**TASK**: Return exactly the lines of the records below, starting at the line that contains "(403, 461) = (522, 477): none -> blue bucket" and ending at the line that contains "(589, 403) = (703, 351): grey", with both of those lines kept.

**MATERIAL FOR THIS EXERCISE**:
-- Opening Marker --
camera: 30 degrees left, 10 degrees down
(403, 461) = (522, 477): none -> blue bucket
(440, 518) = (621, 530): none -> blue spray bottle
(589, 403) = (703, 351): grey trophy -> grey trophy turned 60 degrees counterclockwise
-- Closing Marker --
-- Opening Marker --
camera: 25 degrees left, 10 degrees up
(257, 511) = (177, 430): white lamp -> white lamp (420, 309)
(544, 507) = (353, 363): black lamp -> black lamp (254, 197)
-- Closing Marker --
**RESPONSE**:
(403, 461) = (522, 477): none -> blue bucket
(440, 518) = (621, 530): none -> blue spray bottle
(589, 403) = (703, 351): grey trophy -> grey trophy turned 60 degrees counterclockwise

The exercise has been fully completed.